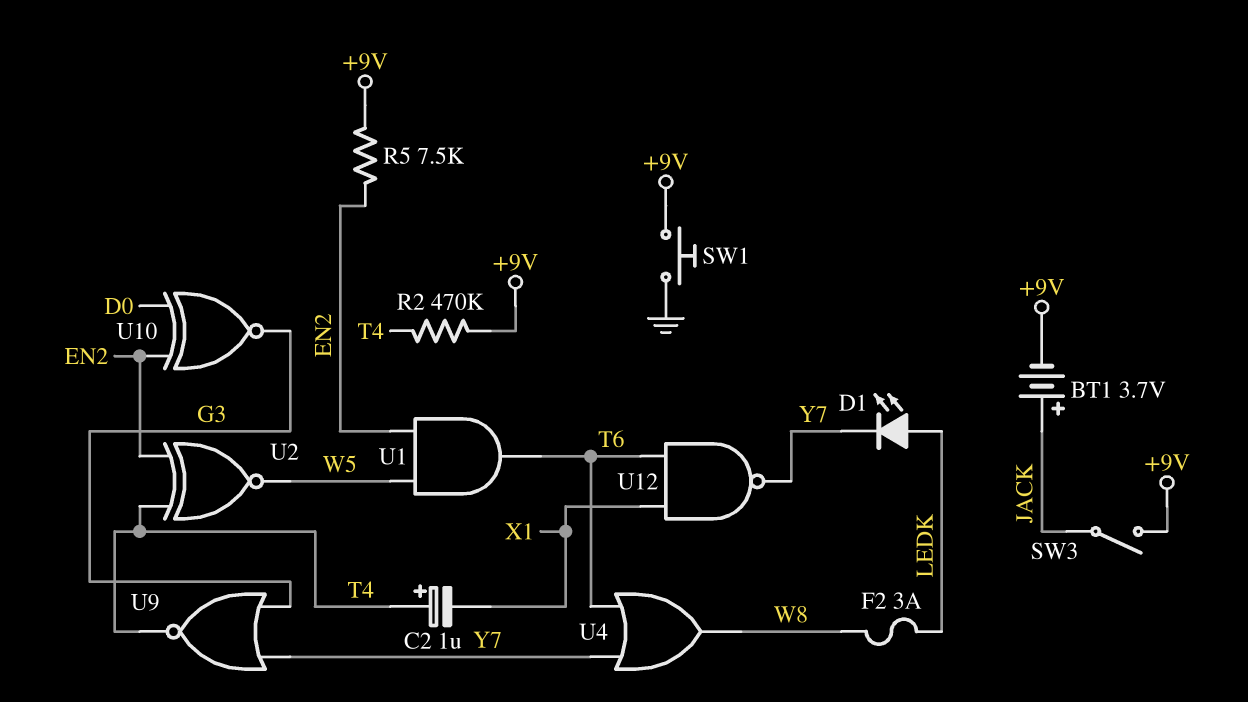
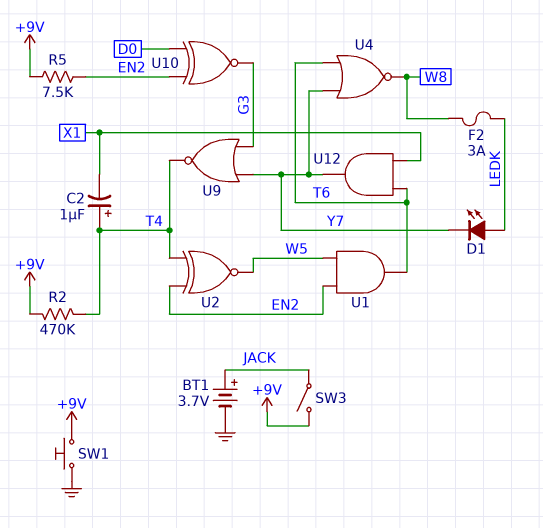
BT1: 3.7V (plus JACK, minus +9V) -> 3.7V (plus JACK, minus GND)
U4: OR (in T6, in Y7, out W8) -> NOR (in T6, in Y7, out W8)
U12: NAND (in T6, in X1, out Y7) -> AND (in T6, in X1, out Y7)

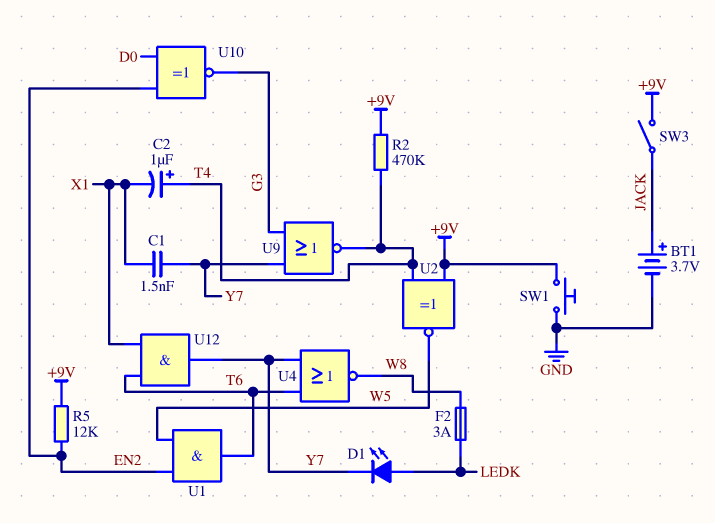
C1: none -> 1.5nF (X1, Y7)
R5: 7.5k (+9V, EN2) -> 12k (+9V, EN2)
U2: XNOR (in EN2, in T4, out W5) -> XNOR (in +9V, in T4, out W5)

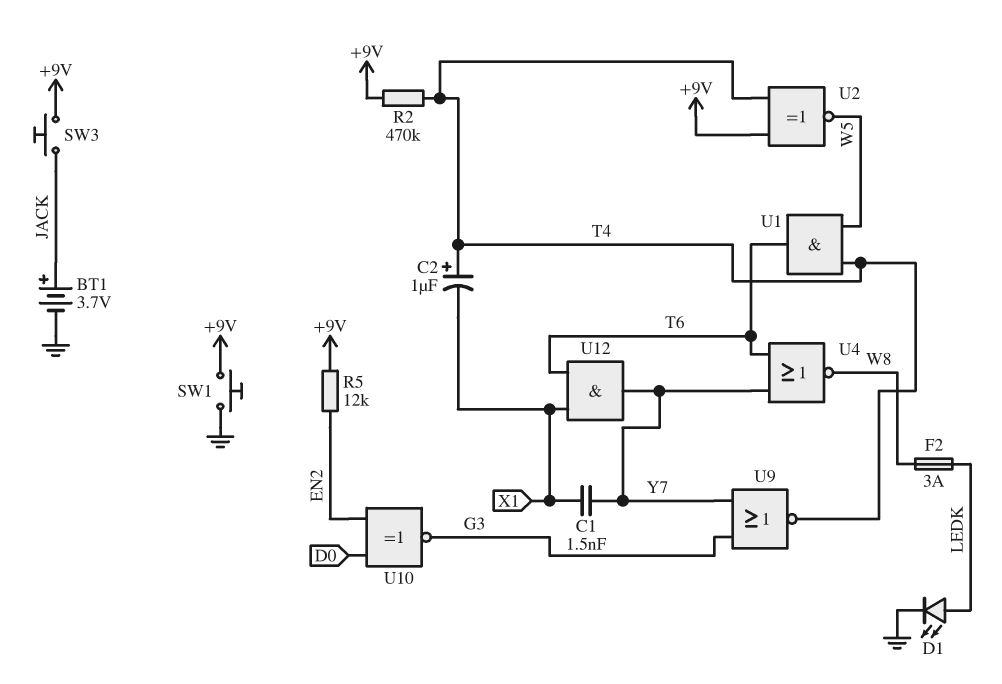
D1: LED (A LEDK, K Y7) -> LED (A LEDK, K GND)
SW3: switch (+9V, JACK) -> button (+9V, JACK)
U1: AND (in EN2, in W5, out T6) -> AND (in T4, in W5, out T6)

┄┄┄┄┄┄┄┄┄┄

▶ [Task requirements] The range begins at the line containing "SW3: switch (+9V, JACK) -> button (+9V, JACK)" and ends at the last line of the entries; reproduce it exactly.

▶ [Exercise response]
SW3: switch (+9V, JACK) -> button (+9V, JACK)
U1: AND (in EN2, in W5, out T6) -> AND (in T4, in W5, out T6)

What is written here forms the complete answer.